- Exercise
Output range, inclusive: from the line containing "pink soap dispenser [560,435,639,534]" to the line containing "pink strawberry [715,271,764,312]". Restate those lines from the data below word for word and only those.

- Information shown
──────────────────────────────

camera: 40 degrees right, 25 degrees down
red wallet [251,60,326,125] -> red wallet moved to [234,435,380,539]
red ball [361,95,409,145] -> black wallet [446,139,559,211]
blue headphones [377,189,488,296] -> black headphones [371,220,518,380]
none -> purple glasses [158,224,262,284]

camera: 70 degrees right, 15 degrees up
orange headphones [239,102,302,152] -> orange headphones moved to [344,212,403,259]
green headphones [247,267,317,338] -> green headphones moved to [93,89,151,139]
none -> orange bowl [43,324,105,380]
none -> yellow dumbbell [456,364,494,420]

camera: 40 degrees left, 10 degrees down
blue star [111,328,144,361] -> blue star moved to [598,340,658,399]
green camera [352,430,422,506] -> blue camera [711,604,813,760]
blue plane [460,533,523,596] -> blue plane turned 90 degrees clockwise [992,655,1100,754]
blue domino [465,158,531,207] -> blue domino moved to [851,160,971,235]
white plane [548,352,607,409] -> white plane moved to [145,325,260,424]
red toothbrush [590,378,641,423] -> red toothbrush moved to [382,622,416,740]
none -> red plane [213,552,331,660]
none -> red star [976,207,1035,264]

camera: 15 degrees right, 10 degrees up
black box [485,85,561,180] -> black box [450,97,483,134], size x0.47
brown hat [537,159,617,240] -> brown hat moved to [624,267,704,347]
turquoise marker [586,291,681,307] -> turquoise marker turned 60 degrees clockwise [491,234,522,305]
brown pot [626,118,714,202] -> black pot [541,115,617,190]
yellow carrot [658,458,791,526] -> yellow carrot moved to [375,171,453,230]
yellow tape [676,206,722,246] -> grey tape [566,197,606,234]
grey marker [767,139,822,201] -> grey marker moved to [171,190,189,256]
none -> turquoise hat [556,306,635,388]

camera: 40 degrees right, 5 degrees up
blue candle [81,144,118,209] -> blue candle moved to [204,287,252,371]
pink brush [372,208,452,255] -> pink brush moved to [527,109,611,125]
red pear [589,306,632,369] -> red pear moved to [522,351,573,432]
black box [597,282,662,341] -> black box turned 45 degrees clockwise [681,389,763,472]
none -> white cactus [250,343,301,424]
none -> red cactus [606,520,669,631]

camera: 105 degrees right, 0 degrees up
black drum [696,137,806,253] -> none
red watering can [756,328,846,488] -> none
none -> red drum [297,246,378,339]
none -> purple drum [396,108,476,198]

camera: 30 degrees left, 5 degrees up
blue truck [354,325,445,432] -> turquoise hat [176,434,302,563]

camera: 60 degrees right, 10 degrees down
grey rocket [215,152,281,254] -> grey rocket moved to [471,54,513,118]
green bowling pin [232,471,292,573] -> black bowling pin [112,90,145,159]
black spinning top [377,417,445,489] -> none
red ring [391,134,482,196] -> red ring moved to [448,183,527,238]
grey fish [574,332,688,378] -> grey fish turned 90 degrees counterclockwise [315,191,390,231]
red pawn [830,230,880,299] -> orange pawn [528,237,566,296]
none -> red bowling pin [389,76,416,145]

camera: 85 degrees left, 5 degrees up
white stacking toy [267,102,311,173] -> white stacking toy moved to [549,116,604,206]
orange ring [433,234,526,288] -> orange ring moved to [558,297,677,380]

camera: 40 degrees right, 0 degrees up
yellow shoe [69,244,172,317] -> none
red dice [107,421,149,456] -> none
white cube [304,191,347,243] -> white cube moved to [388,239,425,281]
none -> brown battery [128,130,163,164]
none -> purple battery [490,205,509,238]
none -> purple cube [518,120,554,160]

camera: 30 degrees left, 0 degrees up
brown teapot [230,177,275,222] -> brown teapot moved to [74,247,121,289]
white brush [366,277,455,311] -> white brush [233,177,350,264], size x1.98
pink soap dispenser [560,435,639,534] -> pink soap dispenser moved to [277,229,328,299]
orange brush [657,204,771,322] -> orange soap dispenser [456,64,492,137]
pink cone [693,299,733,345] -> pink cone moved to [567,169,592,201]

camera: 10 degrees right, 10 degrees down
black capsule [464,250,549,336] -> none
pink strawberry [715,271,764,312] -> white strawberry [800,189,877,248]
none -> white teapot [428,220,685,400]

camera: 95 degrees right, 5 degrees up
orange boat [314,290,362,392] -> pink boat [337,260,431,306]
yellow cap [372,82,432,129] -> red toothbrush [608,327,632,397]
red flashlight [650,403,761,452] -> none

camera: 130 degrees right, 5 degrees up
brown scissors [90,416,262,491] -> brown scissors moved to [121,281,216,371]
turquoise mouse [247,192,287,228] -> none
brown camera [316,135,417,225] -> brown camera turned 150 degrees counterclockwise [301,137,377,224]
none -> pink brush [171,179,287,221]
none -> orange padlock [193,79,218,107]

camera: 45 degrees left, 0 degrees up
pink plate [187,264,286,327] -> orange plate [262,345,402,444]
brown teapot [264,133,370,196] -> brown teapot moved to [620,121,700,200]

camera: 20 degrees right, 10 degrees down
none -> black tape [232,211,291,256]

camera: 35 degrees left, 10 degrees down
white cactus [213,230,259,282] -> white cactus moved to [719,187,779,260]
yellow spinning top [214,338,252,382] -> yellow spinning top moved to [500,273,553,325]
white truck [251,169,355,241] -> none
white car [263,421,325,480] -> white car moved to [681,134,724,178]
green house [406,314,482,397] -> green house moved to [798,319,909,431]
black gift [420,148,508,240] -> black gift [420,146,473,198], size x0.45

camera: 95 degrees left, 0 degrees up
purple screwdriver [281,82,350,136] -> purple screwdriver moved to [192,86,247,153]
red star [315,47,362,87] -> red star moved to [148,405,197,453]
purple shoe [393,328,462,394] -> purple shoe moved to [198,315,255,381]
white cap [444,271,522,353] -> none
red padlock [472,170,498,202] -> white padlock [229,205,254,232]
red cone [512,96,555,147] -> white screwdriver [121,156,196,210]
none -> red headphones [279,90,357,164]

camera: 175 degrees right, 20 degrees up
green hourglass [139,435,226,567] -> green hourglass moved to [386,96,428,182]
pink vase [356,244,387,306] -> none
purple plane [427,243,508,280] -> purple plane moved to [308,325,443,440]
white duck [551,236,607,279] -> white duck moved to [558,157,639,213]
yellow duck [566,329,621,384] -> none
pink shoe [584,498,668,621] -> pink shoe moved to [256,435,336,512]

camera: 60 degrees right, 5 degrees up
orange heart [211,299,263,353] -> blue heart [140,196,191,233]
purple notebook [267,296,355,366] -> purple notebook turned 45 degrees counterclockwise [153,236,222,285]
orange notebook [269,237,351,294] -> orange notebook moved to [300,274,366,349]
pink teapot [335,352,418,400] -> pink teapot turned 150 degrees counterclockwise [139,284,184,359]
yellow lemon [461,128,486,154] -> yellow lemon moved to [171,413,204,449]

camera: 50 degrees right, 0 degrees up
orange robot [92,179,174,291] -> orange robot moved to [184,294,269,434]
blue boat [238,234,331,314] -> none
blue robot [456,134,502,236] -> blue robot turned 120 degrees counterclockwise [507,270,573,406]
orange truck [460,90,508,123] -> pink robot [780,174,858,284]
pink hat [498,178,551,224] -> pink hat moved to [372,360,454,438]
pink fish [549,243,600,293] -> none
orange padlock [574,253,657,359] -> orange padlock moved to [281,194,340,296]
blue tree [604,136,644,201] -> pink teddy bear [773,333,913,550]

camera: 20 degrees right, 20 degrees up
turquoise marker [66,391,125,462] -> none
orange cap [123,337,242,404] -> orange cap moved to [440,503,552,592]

──────────────────────────────

- Result
pink soap dispenser [560,435,639,534] -> pink soap dispenser moved to [277,229,328,299]
orange brush [657,204,771,322] -> orange soap dispenser [456,64,492,137]
pink cone [693,299,733,345] -> pink cone moved to [567,169,592,201]

camera: 10 degrees right, 10 degrees down
black capsule [464,250,549,336] -> none
pink strawberry [715,271,764,312] -> white strawberry [800,189,877,248]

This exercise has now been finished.